TASK REQUIREMENTS - Write the data out again so that it matches word for word.

Scene difference descriptions -
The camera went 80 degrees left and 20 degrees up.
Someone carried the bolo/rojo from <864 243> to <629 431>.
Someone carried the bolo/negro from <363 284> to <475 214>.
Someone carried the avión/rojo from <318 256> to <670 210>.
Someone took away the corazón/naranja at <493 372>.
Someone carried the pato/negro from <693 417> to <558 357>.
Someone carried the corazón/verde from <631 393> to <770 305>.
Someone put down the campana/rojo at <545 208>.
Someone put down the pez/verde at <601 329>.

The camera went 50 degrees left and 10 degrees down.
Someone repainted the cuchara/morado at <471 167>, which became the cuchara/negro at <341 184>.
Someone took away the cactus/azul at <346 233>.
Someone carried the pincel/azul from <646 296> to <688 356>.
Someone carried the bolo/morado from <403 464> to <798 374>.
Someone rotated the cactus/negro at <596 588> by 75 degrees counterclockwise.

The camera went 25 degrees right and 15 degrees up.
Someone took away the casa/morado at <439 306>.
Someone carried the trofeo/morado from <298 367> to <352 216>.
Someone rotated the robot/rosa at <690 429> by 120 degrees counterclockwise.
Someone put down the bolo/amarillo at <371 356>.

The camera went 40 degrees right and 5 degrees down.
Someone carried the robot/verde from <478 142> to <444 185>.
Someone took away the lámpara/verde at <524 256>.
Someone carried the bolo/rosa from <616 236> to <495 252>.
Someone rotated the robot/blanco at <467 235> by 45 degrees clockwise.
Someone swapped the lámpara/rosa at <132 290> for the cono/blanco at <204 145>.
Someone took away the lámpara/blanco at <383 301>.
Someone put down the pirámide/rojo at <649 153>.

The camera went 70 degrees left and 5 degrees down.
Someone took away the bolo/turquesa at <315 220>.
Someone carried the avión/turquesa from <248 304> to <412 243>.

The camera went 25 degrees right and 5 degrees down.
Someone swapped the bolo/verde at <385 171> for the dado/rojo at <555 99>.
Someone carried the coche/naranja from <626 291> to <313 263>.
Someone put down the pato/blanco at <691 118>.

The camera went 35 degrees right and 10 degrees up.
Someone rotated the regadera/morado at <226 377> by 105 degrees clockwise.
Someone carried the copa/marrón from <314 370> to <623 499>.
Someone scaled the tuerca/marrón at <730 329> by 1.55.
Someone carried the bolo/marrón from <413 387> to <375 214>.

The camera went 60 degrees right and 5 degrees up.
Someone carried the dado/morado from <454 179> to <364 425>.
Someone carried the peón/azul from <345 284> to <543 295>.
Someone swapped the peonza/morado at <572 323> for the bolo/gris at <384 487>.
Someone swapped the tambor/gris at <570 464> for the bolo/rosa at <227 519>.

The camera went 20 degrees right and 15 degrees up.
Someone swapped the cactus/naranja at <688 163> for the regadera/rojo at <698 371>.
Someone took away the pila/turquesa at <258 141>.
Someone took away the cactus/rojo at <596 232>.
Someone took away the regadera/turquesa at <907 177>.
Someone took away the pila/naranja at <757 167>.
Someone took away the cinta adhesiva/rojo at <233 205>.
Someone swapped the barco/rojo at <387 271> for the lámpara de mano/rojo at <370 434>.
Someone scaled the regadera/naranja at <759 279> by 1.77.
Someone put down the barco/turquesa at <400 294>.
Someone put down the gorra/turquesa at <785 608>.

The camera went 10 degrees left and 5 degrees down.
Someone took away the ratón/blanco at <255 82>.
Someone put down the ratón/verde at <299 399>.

EXERCISE RESPONSE -
The camera went 80 degrees left and 20 degrees up.
Someone carried the bolo/rojo from <864 243> to <629 431>.
Someone carried the bolo/negro from <363 284> to <475 214>.
Someone carried the avión/rojo from <318 256> to <670 210>.
Someone took away the corazón/naranja at <493 372>.
Someone carried the pato/negro from <693 417> to <558 357>.
Someone carried the corazón/verde from <631 393> to <770 305>.
Someone put down the campana/rojo at <545 208>.
Someone put down the pez/verde at <601 329>.

The camera went 50 degrees left and 10 degrees down.
Someone repainted the cuchara/morado at <471 167>, which became the cuchara/negro at <341 184>.
Someone took away the cactus/azul at <346 233>.
Someone carried the pincel/azul from <646 296> to <688 356>.
Someone carried the bolo/morado from <403 464> to <798 374>.
Someone rotated the cactus/negro at <596 588> by 75 degrees counterclockwise.

The camera went 25 degrees right and 15 degrees up.
Someone took away the casa/morado at <439 306>.
Someone carried the trofeo/morado from <298 367> to <352 216>.
Someone rotated the robot/rosa at <690 429> by 120 degrees counterclockwise.
Someone put down the bolo/amarillo at <371 356>.

The camera went 40 degrees right and 5 degrees down.
Someone carried the robot/verde from <478 142> to <444 185>.
Someone took away the lámpara/verde at <524 256>.
Someone carried the bolo/rosa from <616 236> to <495 252>.
Someone rotated the robot/blanco at <467 235> by 45 degrees clockwise.
Someone swapped the lámpara/rosa at <132 290> for the cono/blanco at <204 145>.
Someone took away the lámpara/blanco at <383 301>.
Someone put down the pirámide/rojo at <649 153>.

The camera went 70 degrees left and 5 degrees down.
Someone took away the bolo/turquesa at <315 220>.
Someone carried the avión/turquesa from <248 304> to <412 243>.

The camera went 25 degrees right and 5 degrees down.
Someone swapped the bolo/verde at <385 171> for the dado/rojo at <555 99>.
Someone carried the coche/naranja from <626 291> to <313 263>.
Someone put down the pato/blanco at <691 118>.

The camera went 35 degrees right and 10 degrees up.
Someone rotated the regadera/morado at <226 377> by 105 degrees clockwise.
Someone carried the copa/marrón from <314 370> to <623 499>.
Someone scaled the tuerca/marrón at <730 329> by 1.55.
Someone carried the bolo/marrón from <413 387> to <375 214>.

The camera went 60 degrees right and 5 degrees up.
Someone carried the dado/morado from <454 179> to <364 425>.
Someone carried the peón/azul from <345 284> to <543 295>.
Someone swapped the peonza/morado at <572 323> for the bolo/gris at <384 487>.
Someone swapped the tambor/gris at <570 464> for the bolo/rosa at <227 519>.

The camera went 20 degrees right and 15 degrees up.
Someone swapped the cactus/naranja at <688 163> for the regadera/rojo at <698 371>.
Someone took away the pila/turquesa at <258 141>.
Someone took away the cactus/rojo at <596 232>.
Someone took away the regadera/turquesa at <907 177>.
Someone took away the pila/naranja at <757 167>.
Someone took away the cinta adhesiva/rojo at <233 205>.
Someone swapped the barco/rojo at <387 271> for the lámpara de mano/rojo at <370 434>.
Someone scaled the regadera/naranja at <759 279> by 1.77.
Someone put down the barco/turquesa at <400 294>.
Someone put down the gorra/turquesa at <785 608>.

The camera went 10 degrees left and 5 degrees down.
Someone took away the ratón/blanco at <255 82>.
Someone put down the ratón/verde at <299 399>.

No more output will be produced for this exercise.